Information provided:

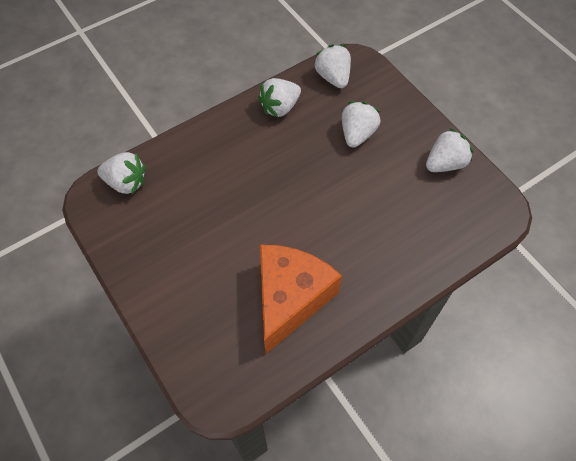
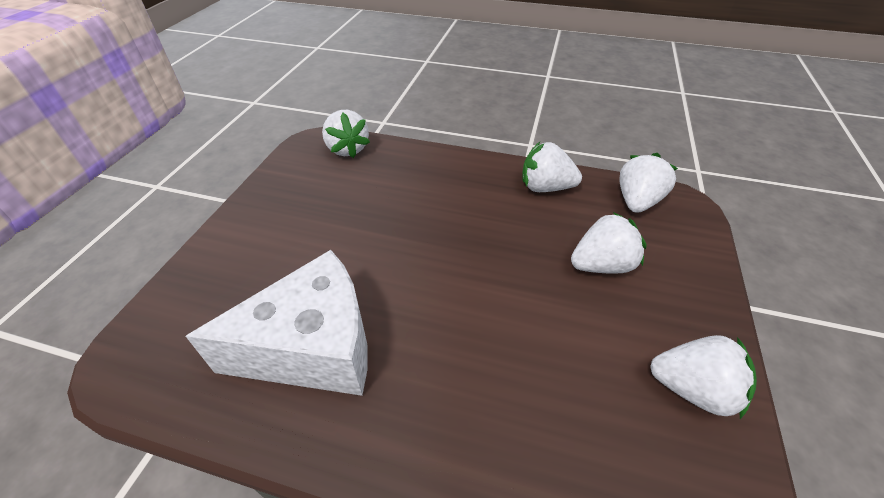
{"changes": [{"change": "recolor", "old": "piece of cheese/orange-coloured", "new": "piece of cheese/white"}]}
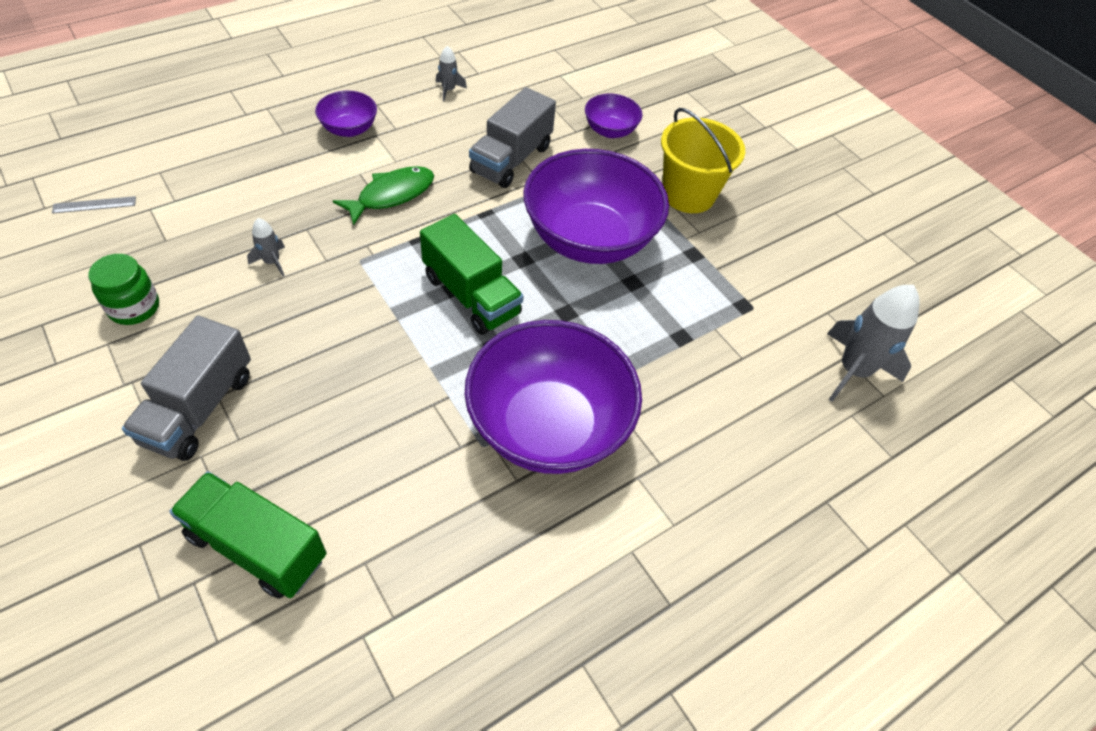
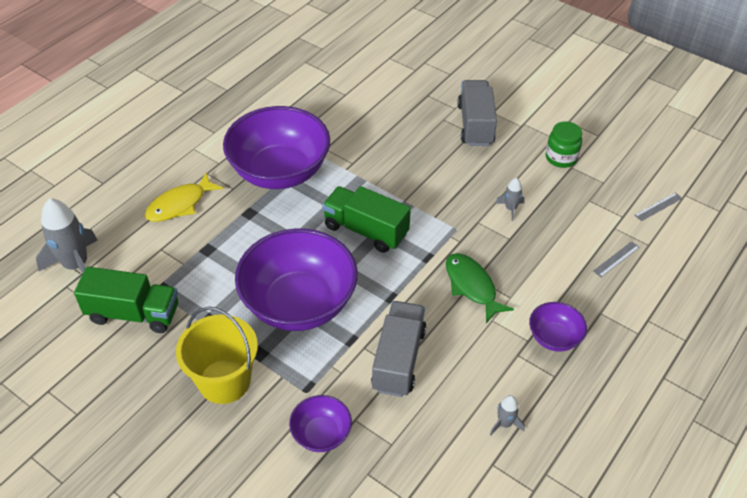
{"changes": [{"change": "move", "old": "lorry/leaf-green (1st from left)"}, {"change": "rotate", "old": "fish/leaf-green", "degrees": 120}, {"change": "insert", "new": "fish/golden"}, {"change": "insert", "new": "measuring stick/ash-grey (1st from left)"}]}
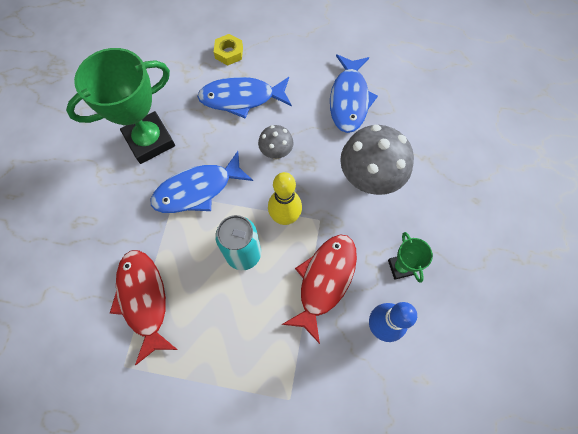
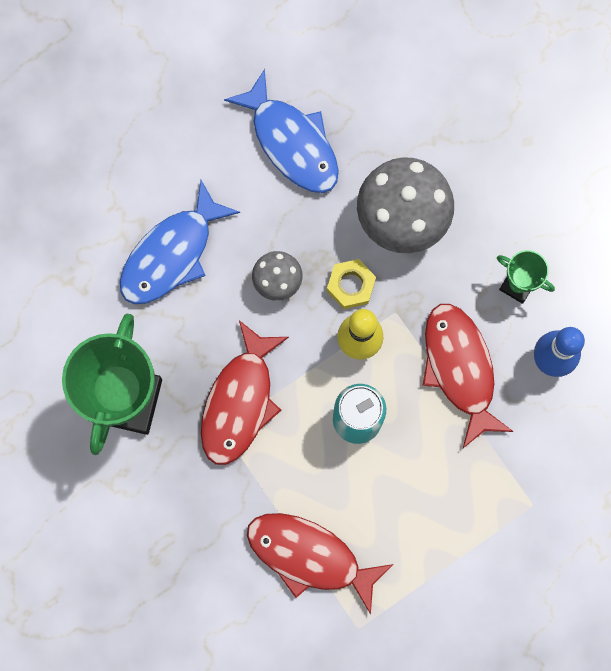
{"changes": [{"change": "recolor", "old": "fish/cobalt (1st from left)", "new": "fish/crimson (1st from left)"}, {"change": "move", "old": "hex nut/golden"}]}
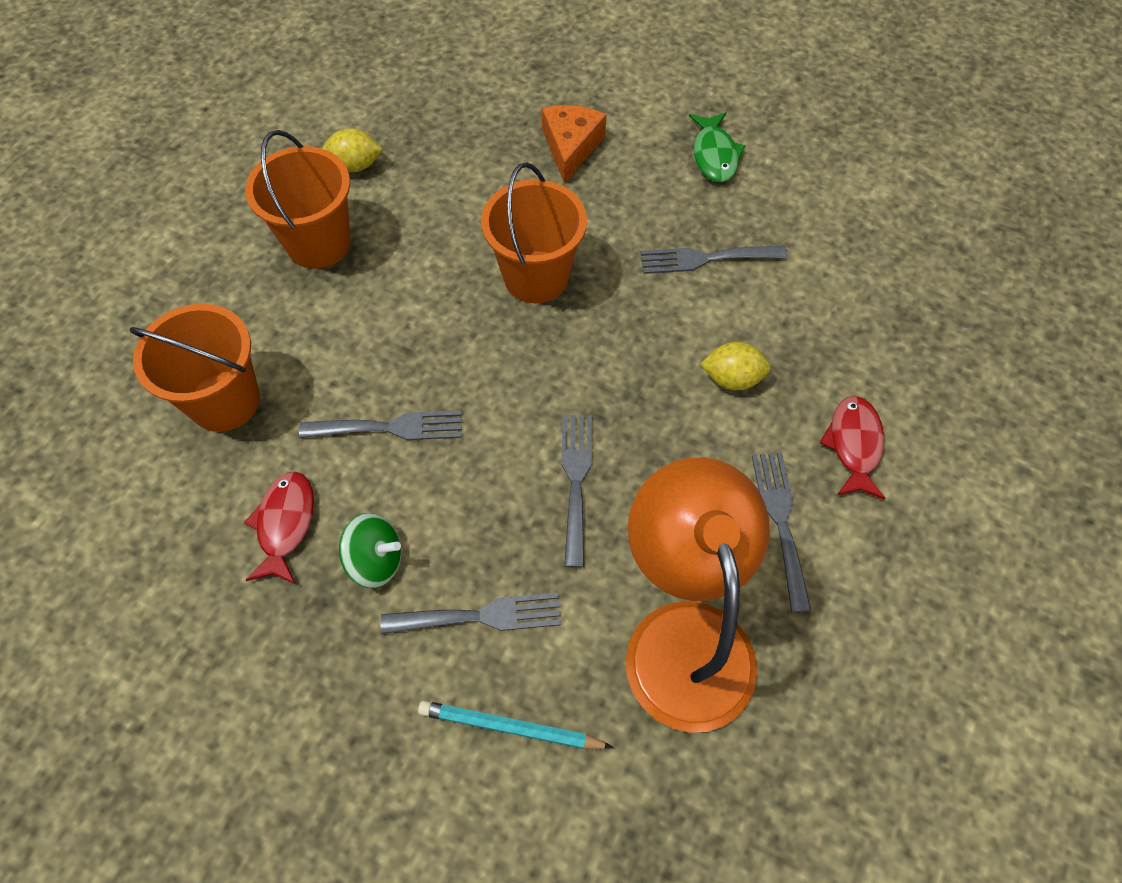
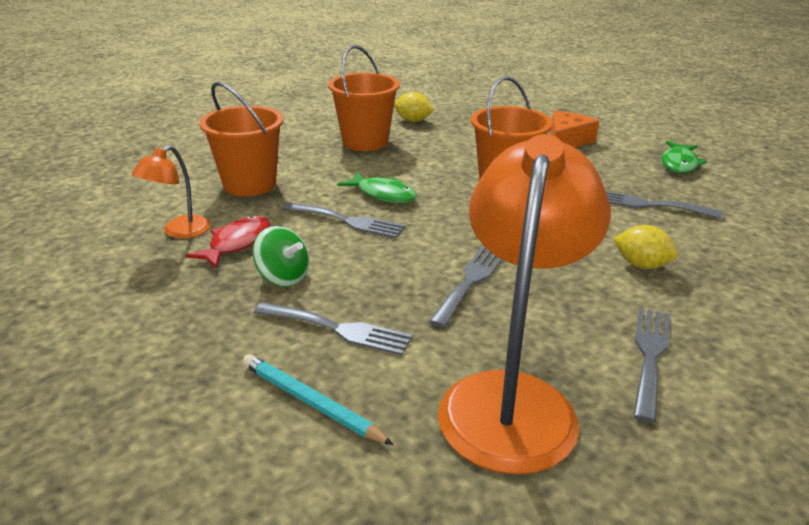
{"changes": [{"change": "delete", "old": "fish/crimson (2nd from left)"}, {"change": "insert", "new": "lamp/orange-coloured (1st from left)"}, {"change": "insert", "new": "fish/leaf-green (1st from left)"}]}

Task objective: Your answer must be the lines from the one containing "stick/ash-grey (1st from" through the last line of the listing above, restated word for word, with no pictures.

Answer to the problem:
{"changes": [{"change": "move", "old": "lorry/leaf-green (1st from left)"}, {"change": "rotate", "old": "fish/leaf-green", "degrees": 120}, {"change": "insert", "new": "fish/golden"}, {"change": "insert", "new": "measuring stick/ash-grey (1st from left)"}]}
{"changes": [{"change": "recolor", "old": "fish/cobalt (1st from left)", "new": "fish/crimson (1st from left)"}, {"change": "move", "old": "hex nut/golden"}]}
{"changes": [{"change": "delete", "old": "fish/crimson (2nd from left)"}, {"change": "insert", "new": "lamp/orange-coloured (1st from left)"}, {"change": "insert", "new": "fish/leaf-green (1st from left)"}]}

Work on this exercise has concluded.